WHAT YOU NEED TO DO:
Write out every line of the entries below as a numbered list, leaving out blank lines.
== RECORDS FOR PROCESSING
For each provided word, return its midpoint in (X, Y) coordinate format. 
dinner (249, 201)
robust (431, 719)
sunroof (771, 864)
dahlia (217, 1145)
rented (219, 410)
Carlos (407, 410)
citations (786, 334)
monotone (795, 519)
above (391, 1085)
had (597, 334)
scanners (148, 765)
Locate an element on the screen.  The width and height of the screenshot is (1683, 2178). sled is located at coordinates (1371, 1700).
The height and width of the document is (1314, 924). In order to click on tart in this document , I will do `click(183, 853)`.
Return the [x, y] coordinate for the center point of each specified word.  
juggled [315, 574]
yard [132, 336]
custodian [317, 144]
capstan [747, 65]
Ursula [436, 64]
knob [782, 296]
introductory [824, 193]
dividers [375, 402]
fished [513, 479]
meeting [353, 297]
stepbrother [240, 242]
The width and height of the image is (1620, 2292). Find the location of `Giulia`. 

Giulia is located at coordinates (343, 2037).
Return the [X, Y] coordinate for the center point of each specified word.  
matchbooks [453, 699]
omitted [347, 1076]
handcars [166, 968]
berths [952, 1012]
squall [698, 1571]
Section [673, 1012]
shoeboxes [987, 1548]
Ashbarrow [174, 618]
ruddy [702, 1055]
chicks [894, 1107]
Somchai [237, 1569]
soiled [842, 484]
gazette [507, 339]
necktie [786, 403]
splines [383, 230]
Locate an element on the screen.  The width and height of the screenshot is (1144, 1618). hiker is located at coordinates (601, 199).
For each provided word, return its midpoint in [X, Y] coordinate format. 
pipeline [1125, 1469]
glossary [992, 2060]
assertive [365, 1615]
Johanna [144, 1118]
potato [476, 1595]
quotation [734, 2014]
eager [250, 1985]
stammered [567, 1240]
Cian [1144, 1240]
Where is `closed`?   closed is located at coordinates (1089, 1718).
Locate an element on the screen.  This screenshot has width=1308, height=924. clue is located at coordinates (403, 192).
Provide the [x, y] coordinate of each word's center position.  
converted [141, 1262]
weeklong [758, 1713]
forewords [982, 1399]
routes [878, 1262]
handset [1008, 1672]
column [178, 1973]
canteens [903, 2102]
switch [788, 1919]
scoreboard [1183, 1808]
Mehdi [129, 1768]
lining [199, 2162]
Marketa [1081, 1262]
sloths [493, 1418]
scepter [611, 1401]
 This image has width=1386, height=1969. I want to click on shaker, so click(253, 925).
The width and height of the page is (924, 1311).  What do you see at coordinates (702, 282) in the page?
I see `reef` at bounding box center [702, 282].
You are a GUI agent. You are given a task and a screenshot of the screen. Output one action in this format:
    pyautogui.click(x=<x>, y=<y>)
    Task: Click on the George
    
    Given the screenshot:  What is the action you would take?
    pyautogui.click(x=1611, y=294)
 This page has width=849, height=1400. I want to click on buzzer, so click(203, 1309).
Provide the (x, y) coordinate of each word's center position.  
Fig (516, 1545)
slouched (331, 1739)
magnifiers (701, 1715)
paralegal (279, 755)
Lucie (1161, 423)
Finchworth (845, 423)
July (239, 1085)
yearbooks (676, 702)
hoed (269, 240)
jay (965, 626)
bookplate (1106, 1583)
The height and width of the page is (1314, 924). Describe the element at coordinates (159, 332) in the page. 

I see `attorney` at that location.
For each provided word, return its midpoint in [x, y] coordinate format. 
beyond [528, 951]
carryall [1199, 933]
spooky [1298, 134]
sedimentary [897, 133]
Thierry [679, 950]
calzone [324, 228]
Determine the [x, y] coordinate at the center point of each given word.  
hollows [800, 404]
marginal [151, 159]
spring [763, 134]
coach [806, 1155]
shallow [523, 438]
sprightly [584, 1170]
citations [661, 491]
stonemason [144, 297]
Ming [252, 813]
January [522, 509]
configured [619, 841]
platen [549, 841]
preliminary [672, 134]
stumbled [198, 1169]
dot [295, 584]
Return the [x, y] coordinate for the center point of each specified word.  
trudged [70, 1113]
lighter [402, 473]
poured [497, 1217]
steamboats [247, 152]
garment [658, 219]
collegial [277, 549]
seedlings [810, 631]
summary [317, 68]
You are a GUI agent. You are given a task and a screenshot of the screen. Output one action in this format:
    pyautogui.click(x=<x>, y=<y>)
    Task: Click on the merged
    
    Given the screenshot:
====
WRITTEN SOLUTION:
1. For each provided word, return its midpoint in (X, Y) coordinate format. 
2. dinner (249, 201)
3. robust (431, 719)
4. sunroof (771, 864)
5. dahlia (217, 1145)
6. rented (219, 410)
7. Carlos (407, 410)
8. citations (786, 334)
9. monotone (795, 519)
10. above (391, 1085)
11. had (597, 334)
12. scanners (148, 765)
13. Locate an element on the screen.  The width and height of the screenshot is (1683, 2178). sled is located at coordinates (1371, 1700).
14. The height and width of the document is (1314, 924). In order to click on tart in this document , I will do `click(183, 853)`.
15. Return the [x, y] coordinate for the center point of each specified word.  
16. juggled [315, 574]
17. yard [132, 336]
18. custodian [317, 144]
19. capstan [747, 65]
20. Ursula [436, 64]
21. knob [782, 296]
22. introductory [824, 193]
23. dividers [375, 402]
24. fished [513, 479]
25. meeting [353, 297]
26. stepbrother [240, 242]
27. The width and height of the image is (1620, 2292). Find the location of `Giulia`. 
28. Giulia is located at coordinates (343, 2037).
29. Return the [X, Y] coordinate for the center point of each specified word.  
30. matchbooks [453, 699]
31. omitted [347, 1076]
32. handcars [166, 968]
33. berths [952, 1012]
34. squall [698, 1571]
35. Section [673, 1012]
36. shoeboxes [987, 1548]
37. Ashbarrow [174, 618]
38. ruddy [702, 1055]
39. chicks [894, 1107]
40. Somchai [237, 1569]
41. soiled [842, 484]
42. gazette [507, 339]
43. necktie [786, 403]
44. splines [383, 230]
45. Locate an element on the screen.  The width and height of the screenshot is (1144, 1618). hiker is located at coordinates (601, 199).
46. For each provided word, return its midpoint in [X, Y] coordinate format. 
47. pipeline [1125, 1469]
48. glossary [992, 2060]
49. assertive [365, 1615]
50. Johanna [144, 1118]
51. potato [476, 1595]
52. quotation [734, 2014]
53. eager [250, 1985]
54. stammered [567, 1240]
55. Cian [1144, 1240]
56. Where is `closed`?   closed is located at coordinates (1089, 1718).
57. Locate an element on the screen.  This screenshot has width=1308, height=924. clue is located at coordinates (403, 192).
58. Provide the [x, y] coordinate of each word's center position.  
59. converted [141, 1262]
60. weeklong [758, 1713]
61. forewords [982, 1399]
62. routes [878, 1262]
63. handset [1008, 1672]
64. column [178, 1973]
65. canteens [903, 2102]
66. switch [788, 1919]
67. scoreboard [1183, 1808]
68. Mehdi [129, 1768]
69. lining [199, 2162]
70. Marketa [1081, 1262]
71. sloths [493, 1418]
72. scepter [611, 1401]
73.  This image has width=1386, height=1969. I want to click on shaker, so click(253, 925).
74. The width and height of the page is (924, 1311).  What do you see at coordinates (702, 282) in the page?
75. I see `reef` at bounding box center [702, 282].
76. You are a GUI agent. You are given a task and a screenshot of the screen. Output one action in this format:
77.     pyautogui.click(x=<x>, y=<y>)
78.     Task: Click on the George
79.     Given the screenshot:  What is the action you would take?
80.     pyautogui.click(x=1611, y=294)
81.  This page has width=849, height=1400. I want to click on buzzer, so click(203, 1309).
82. Provide the (x, y) coordinate of each word's center position.  
83. Fig (516, 1545)
84. slouched (331, 1739)
85. magnifiers (701, 1715)
86. paralegal (279, 755)
87. Lucie (1161, 423)
88. Finchworth (845, 423)
89. July (239, 1085)
90. yearbooks (676, 702)
91. hoed (269, 240)
92. jay (965, 626)
93. bookplate (1106, 1583)
94. The height and width of the page is (1314, 924). Describe the element at coordinates (159, 332) in the page. 
95. I see `attorney` at that location.
96. For each provided word, return its midpoint in [x, y] coordinate format. 
97. beyond [528, 951]
98. carryall [1199, 933]
99. spooky [1298, 134]
100. sedimentary [897, 133]
101. Thierry [679, 950]
102. calzone [324, 228]
103. Determine the [x, y] coordinate at the center point of each given word.  
104. hollows [800, 404]
105. marginal [151, 159]
106. spring [763, 134]
107. coach [806, 1155]
108. shallow [523, 438]
109. sprightly [584, 1170]
110. citations [661, 491]
111. stonemason [144, 297]
112. Ming [252, 813]
113. January [522, 509]
114. configured [619, 841]
115. platen [549, 841]
116. preliminary [672, 134]
117. stumbled [198, 1169]
118. dot [295, 584]
119. Return the [x, y] coordinate for the center point of each specified word.  
120. trudged [70, 1113]
121. lighter [402, 473]
122. poured [497, 1217]
123. steamboats [247, 152]
124. garment [658, 219]
125. collegial [277, 549]
126. seedlings [810, 631]
127. summary [317, 68]
128. You are a GUI agent. You are given a task and a screenshot of the screen. Output one action in this format:
129.     pyautogui.click(x=<x>, y=<y>)
130.     Task: Click on the merged
131.     Given the screenshot:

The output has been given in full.